» Entries provided
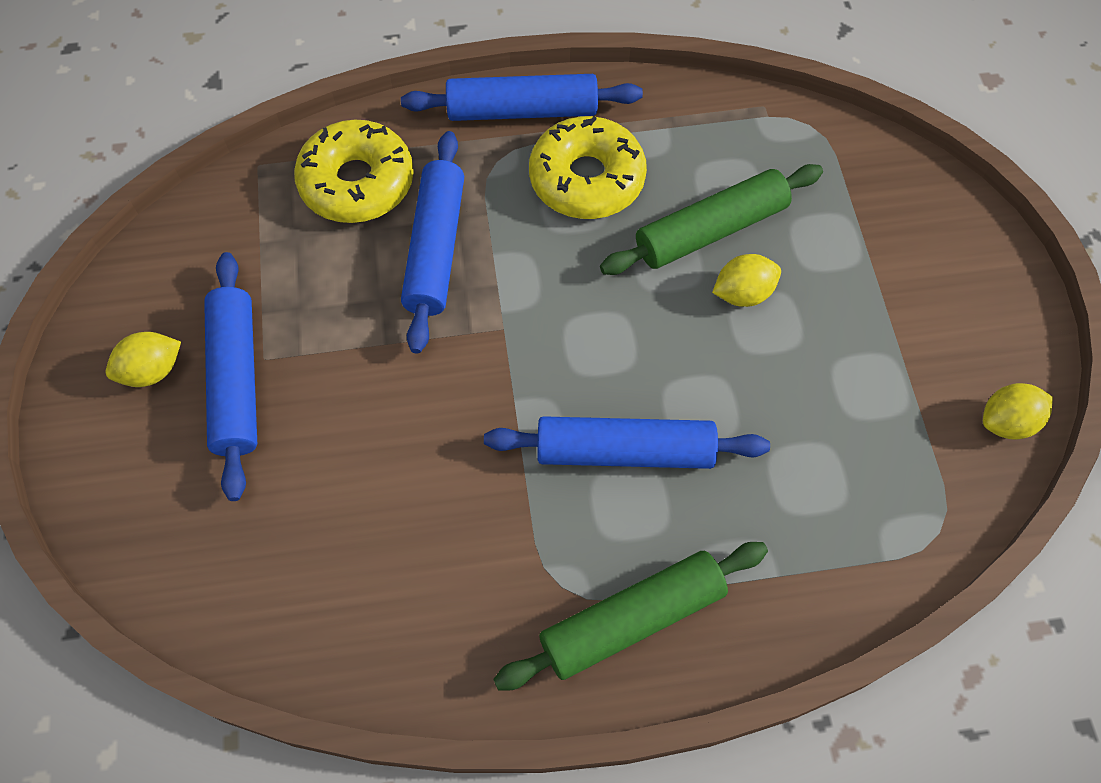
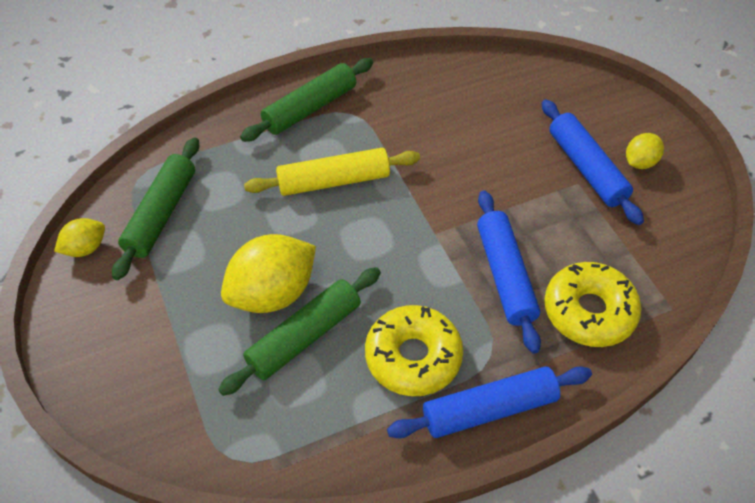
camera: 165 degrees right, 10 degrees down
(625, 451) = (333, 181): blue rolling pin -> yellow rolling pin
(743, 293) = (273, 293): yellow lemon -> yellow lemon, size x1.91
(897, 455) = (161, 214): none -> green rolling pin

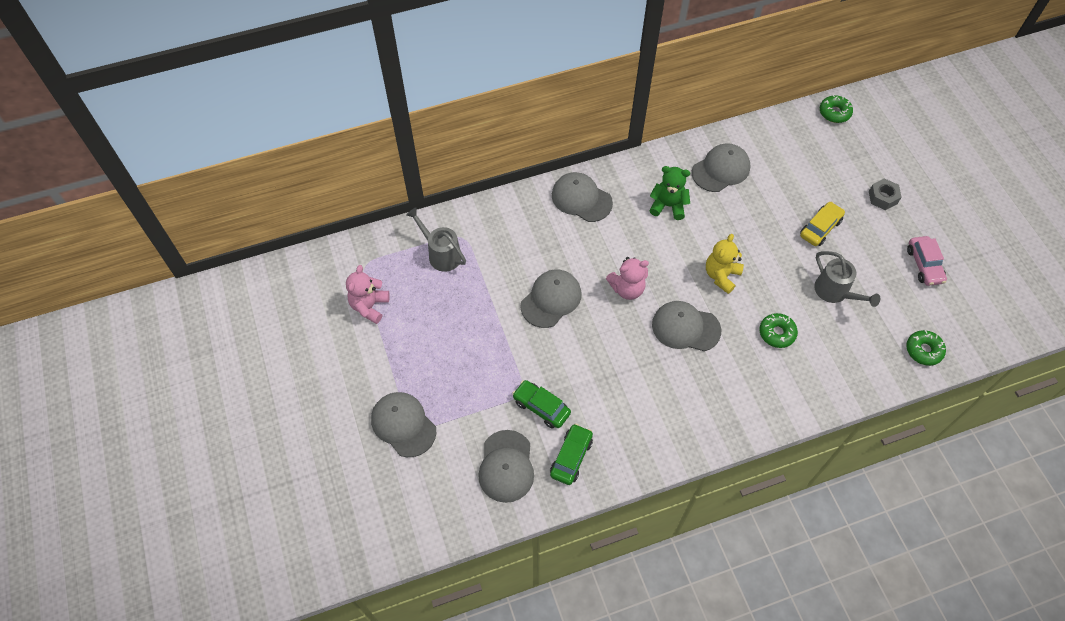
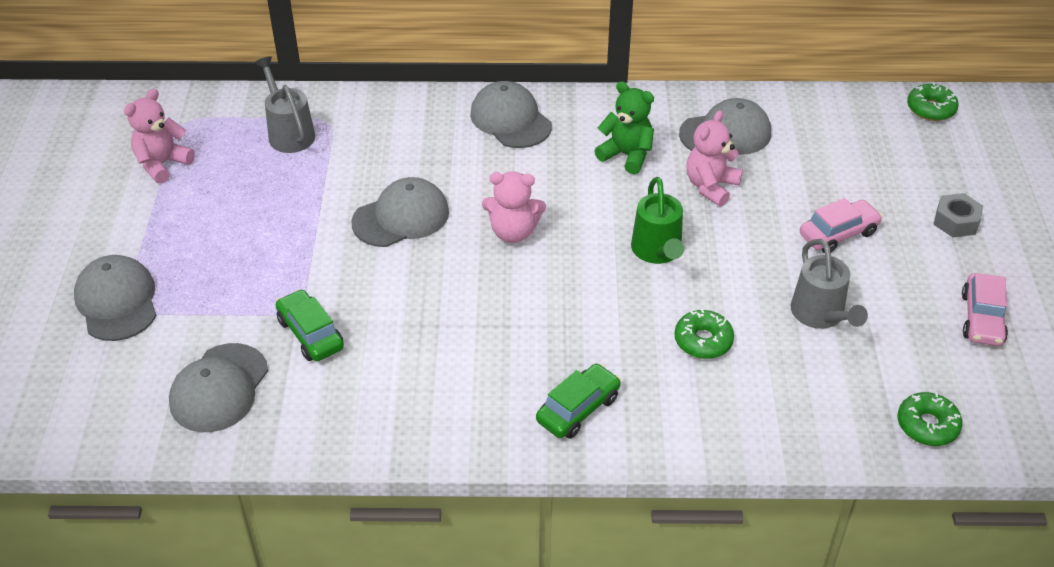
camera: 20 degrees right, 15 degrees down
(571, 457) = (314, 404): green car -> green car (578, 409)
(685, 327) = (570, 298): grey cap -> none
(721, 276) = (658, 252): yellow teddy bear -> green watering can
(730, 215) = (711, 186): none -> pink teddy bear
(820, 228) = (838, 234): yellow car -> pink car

» Description of the task
Without the pictures, retype exactly the lines from the one that holds "(625, 451) = (333, 181): blue" to the last line of the data above, both of them included.

» Your response
(625, 451) = (333, 181): blue rolling pin -> yellow rolling pin
(743, 293) = (273, 293): yellow lemon -> yellow lemon, size x1.91
(897, 455) = (161, 214): none -> green rolling pin

camera: 20 degrees right, 15 degrees down
(571, 457) = (314, 404): green car -> green car (578, 409)
(685, 327) = (570, 298): grey cap -> none
(721, 276) = (658, 252): yellow teddy bear -> green watering can
(730, 215) = (711, 186): none -> pink teddy bear
(820, 228) = (838, 234): yellow car -> pink car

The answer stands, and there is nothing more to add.